Exercise objective:
Nothing in the data may be omitted; output it all verbatim.

Stored items from a collection
|---|

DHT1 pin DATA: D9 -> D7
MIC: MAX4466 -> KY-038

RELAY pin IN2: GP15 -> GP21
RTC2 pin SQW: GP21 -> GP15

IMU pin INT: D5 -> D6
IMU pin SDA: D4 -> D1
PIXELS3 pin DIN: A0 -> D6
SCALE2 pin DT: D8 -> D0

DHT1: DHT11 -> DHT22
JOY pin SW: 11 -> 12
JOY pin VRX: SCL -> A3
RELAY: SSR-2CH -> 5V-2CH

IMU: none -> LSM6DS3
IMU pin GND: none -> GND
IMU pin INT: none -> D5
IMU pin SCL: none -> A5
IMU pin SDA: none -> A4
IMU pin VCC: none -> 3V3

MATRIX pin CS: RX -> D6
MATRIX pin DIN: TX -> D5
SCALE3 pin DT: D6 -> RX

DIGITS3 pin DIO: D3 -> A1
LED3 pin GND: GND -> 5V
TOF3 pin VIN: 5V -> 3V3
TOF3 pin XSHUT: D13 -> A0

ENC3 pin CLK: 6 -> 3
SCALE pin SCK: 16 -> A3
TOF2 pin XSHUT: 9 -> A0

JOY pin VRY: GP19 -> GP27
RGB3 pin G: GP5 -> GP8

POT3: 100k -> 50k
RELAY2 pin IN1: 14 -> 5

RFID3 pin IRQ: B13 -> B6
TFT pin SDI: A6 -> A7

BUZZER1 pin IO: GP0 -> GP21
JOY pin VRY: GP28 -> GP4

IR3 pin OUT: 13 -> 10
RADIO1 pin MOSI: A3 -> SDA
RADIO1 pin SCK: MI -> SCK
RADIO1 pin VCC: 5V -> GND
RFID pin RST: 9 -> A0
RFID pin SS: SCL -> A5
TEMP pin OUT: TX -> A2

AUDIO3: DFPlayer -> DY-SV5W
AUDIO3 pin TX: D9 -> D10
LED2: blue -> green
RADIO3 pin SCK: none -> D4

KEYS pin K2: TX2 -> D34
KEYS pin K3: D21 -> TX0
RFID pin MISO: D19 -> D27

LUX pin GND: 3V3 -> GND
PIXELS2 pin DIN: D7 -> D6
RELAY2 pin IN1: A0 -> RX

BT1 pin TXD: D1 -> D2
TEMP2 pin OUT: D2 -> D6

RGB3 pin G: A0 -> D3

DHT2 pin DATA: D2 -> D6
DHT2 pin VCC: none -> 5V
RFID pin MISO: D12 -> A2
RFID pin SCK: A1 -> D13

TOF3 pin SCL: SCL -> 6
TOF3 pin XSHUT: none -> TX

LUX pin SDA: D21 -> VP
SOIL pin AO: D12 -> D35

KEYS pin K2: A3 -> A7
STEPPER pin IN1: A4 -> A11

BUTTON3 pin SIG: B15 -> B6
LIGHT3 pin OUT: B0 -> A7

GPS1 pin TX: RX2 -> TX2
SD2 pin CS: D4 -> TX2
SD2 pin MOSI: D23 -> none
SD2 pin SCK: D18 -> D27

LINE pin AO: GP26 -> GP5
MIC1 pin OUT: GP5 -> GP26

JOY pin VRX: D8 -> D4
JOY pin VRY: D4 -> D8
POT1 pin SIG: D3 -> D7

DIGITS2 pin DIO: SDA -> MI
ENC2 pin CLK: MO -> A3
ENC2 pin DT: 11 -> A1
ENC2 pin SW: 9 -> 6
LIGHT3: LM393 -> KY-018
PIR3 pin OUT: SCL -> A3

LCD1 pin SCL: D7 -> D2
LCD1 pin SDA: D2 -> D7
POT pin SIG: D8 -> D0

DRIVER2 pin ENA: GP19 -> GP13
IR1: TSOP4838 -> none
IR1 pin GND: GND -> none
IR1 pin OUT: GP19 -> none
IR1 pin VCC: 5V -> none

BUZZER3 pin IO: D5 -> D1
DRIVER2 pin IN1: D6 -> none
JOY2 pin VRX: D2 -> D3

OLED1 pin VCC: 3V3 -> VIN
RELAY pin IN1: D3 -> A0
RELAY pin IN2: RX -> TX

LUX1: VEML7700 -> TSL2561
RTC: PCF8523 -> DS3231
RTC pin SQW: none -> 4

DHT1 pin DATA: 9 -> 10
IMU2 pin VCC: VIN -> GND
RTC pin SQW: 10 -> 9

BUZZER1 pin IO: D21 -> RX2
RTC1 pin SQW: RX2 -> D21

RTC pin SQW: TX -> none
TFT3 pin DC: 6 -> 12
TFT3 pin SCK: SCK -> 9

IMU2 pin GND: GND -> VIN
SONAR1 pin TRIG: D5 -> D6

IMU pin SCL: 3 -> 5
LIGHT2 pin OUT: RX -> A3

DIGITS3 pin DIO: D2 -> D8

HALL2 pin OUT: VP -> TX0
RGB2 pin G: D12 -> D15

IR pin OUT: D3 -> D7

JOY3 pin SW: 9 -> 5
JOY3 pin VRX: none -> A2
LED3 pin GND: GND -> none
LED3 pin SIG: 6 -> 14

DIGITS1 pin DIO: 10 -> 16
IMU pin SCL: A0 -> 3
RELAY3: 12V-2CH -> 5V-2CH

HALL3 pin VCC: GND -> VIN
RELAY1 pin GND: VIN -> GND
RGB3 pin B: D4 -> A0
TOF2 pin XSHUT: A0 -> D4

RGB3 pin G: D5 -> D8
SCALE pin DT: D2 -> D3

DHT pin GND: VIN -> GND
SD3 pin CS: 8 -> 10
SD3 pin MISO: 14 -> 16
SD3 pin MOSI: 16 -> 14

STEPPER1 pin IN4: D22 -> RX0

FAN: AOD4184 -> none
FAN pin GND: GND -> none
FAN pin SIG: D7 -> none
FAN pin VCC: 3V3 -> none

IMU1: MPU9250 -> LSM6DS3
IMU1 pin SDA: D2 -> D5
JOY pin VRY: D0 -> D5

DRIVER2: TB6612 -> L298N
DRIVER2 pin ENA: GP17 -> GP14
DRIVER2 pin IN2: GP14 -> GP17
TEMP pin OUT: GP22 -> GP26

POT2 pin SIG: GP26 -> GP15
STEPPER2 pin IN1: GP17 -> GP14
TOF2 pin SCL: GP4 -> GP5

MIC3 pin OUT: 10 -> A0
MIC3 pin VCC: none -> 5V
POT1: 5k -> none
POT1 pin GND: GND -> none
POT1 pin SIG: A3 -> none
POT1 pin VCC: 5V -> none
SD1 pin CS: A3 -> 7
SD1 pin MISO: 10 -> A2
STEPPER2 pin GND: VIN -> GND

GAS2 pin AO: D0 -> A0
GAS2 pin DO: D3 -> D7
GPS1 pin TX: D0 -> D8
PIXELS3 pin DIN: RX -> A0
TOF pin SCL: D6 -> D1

|---|

Answer space:
DHT1 pin DATA: D9 -> D7
MIC: MAX4466 -> KY-038

RELAY pin IN2: GP15 -> GP21
RTC2 pin SQW: GP21 -> GP15

IMU pin INT: D5 -> D6
IMU pin SDA: D4 -> D1
PIXELS3 pin DIN: A0 -> D6
SCALE2 pin DT: D8 -> D0

DHT1: DHT11 -> DHT22
JOY pin SW: 11 -> 12
JOY pin VRX: SCL -> A3
RELAY: SSR-2CH -> 5V-2CH

IMU: none -> LSM6DS3
IMU pin GND: none -> GND
IMU pin INT: none -> D5
IMU pin SCL: none -> A5
IMU pin SDA: none -> A4
IMU pin VCC: none -> 3V3

MATRIX pin CS: RX -> D6
MATRIX pin DIN: TX -> D5
SCALE3 pin DT: D6 -> RX

DIGITS3 pin DIO: D3 -> A1
LED3 pin GND: GND -> 5V
TOF3 pin VIN: 5V -> 3V3
TOF3 pin XSHUT: D13 -> A0

ENC3 pin CLK: 6 -> 3
SCALE pin SCK: 16 -> A3
TOF2 pin XSHUT: 9 -> A0

JOY pin VRY: GP19 -> GP27
RGB3 pin G: GP5 -> GP8

POT3: 100k -> 50k
RELAY2 pin IN1: 14 -> 5

RFID3 pin IRQ: B13 -> B6
TFT pin SDI: A6 -> A7

BUZZER1 pin IO: GP0 -> GP21
JOY pin VRY: GP28 -> GP4

IR3 pin OUT: 13 -> 10
RADIO1 pin MOSI: A3 -> SDA
RADIO1 pin SCK: MI -> SCK
RADIO1 pin VCC: 5V -> GND
RFID pin RST: 9 -> A0
RFID pin SS: SCL -> A5
TEMP pin OUT: TX -> A2

AUDIO3: DFPlayer -> DY-SV5W
AUDIO3 pin TX: D9 -> D10
LED2: blue -> green
RADIO3 pin SCK: none -> D4

KEYS pin K2: TX2 -> D34
KEYS pin K3: D21 -> TX0
RFID pin MISO: D19 -> D27

LUX pin GND: 3V3 -> GND
PIXELS2 pin DIN: D7 -> D6
RELAY2 pin IN1: A0 -> RX

BT1 pin TXD: D1 -> D2
TEMP2 pin OUT: D2 -> D6

RGB3 pin G: A0 -> D3

DHT2 pin DATA: D2 -> D6
DHT2 pin VCC: none -> 5V
RFID pin MISO: D12 -> A2
RFID pin SCK: A1 -> D13

TOF3 pin SCL: SCL -> 6
TOF3 pin XSHUT: none -> TX

LUX pin SDA: D21 -> VP
SOIL pin AO: D12 -> D35

KEYS pin K2: A3 -> A7
STEPPER pin IN1: A4 -> A11

BUTTON3 pin SIG: B15 -> B6
LIGHT3 pin OUT: B0 -> A7

GPS1 pin TX: RX2 -> TX2
SD2 pin CS: D4 -> TX2
SD2 pin MOSI: D23 -> none
SD2 pin SCK: D18 -> D27

LINE pin AO: GP26 -> GP5
MIC1 pin OUT: GP5 -> GP26

JOY pin VRX: D8 -> D4
JOY pin VRY: D4 -> D8
POT1 pin SIG: D3 -> D7

DIGITS2 pin DIO: SDA -> MI
ENC2 pin CLK: MO -> A3
ENC2 pin DT: 11 -> A1
ENC2 pin SW: 9 -> 6
LIGHT3: LM393 -> KY-018
PIR3 pin OUT: SCL -> A3

LCD1 pin SCL: D7 -> D2
LCD1 pin SDA: D2 -> D7
POT pin SIG: D8 -> D0

DRIVER2 pin ENA: GP19 -> GP13
IR1: TSOP4838 -> none
IR1 pin GND: GND -> none
IR1 pin OUT: GP19 -> none
IR1 pin VCC: 5V -> none

BUZZER3 pin IO: D5 -> D1
DRIVER2 pin IN1: D6 -> none
JOY2 pin VRX: D2 -> D3

OLED1 pin VCC: 3V3 -> VIN
RELAY pin IN1: D3 -> A0
RELAY pin IN2: RX -> TX

LUX1: VEML7700 -> TSL2561
RTC: PCF8523 -> DS3231
RTC pin SQW: none -> 4

DHT1 pin DATA: 9 -> 10
IMU2 pin VCC: VIN -> GND
RTC pin SQW: 10 -> 9

BUZZER1 pin IO: D21 -> RX2
RTC1 pin SQW: RX2 -> D21

RTC pin SQW: TX -> none
TFT3 pin DC: 6 -> 12
TFT3 pin SCK: SCK -> 9

IMU2 pin GND: GND -> VIN
SONAR1 pin TRIG: D5 -> D6

IMU pin SCL: 3 -> 5
LIGHT2 pin OUT: RX -> A3

DIGITS3 pin DIO: D2 -> D8

HALL2 pin OUT: VP -> TX0
RGB2 pin G: D12 -> D15

IR pin OUT: D3 -> D7

JOY3 pin SW: 9 -> 5
JOY3 pin VRX: none -> A2
LED3 pin GND: GND -> none
LED3 pin SIG: 6 -> 14

DIGITS1 pin DIO: 10 -> 16
IMU pin SCL: A0 -> 3
RELAY3: 12V-2CH -> 5V-2CH

HALL3 pin VCC: GND -> VIN
RELAY1 pin GND: VIN -> GND
RGB3 pin B: D4 -> A0
TOF2 pin XSHUT: A0 -> D4

RGB3 pin G: D5 -> D8
SCALE pin DT: D2 -> D3

DHT pin GND: VIN -> GND
SD3 pin CS: 8 -> 10
SD3 pin MISO: 14 -> 16
SD3 pin MOSI: 16 -> 14

STEPPER1 pin IN4: D22 -> RX0

FAN: AOD4184 -> none
FAN pin GND: GND -> none
FAN pin SIG: D7 -> none
FAN pin VCC: 3V3 -> none

IMU1: MPU9250 -> LSM6DS3
IMU1 pin SDA: D2 -> D5
JOY pin VRY: D0 -> D5

DRIVER2: TB6612 -> L298N
DRIVER2 pin ENA: GP17 -> GP14
DRIVER2 pin IN2: GP14 -> GP17
TEMP pin OUT: GP22 -> GP26

POT2 pin SIG: GP26 -> GP15
STEPPER2 pin IN1: GP17 -> GP14
TOF2 pin SCL: GP4 -> GP5

MIC3 pin OUT: 10 -> A0
MIC3 pin VCC: none -> 5V
POT1: 5k -> none
POT1 pin GND: GND -> none
POT1 pin SIG: A3 -> none
POT1 pin VCC: 5V -> none
SD1 pin CS: A3 -> 7
SD1 pin MISO: 10 -> A2
STEPPER2 pin GND: VIN -> GND

GAS2 pin AO: D0 -> A0
GAS2 pin DO: D3 -> D7
GPS1 pin TX: D0 -> D8
PIXELS3 pin DIN: RX -> A0
TOF pin SCL: D6 -> D1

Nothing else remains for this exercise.